_Problem_
Without pictures, retype the following entries exactly.

===== Data excerpts =====

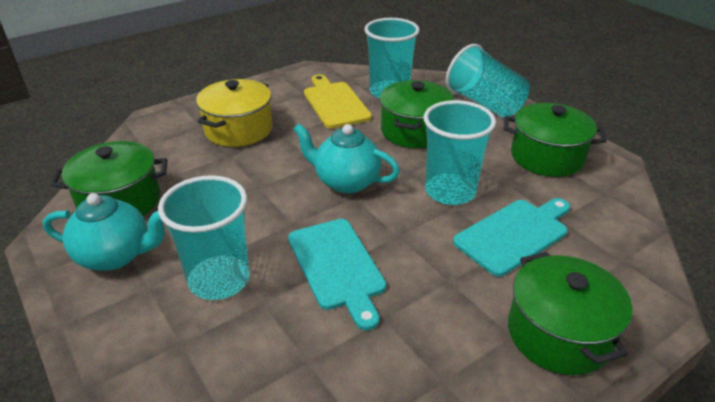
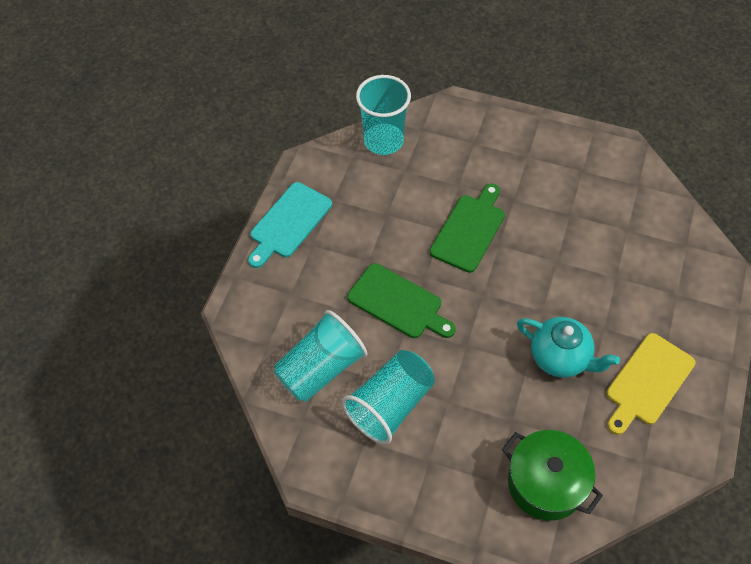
green cutting board: 0 -> 2
green pot: 4 -> 1
turquoise cup: 4 -> 3
turquoise cutting board: 2 -> 1
turquoise teapot: 2 -> 1
yellow pot: 1 -> 0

=====

_Result of this exercise_
green cutting board: 0 -> 2
green pot: 4 -> 1
turquoise cup: 4 -> 3
turquoise cutting board: 2 -> 1
turquoise teapot: 2 -> 1
yellow pot: 1 -> 0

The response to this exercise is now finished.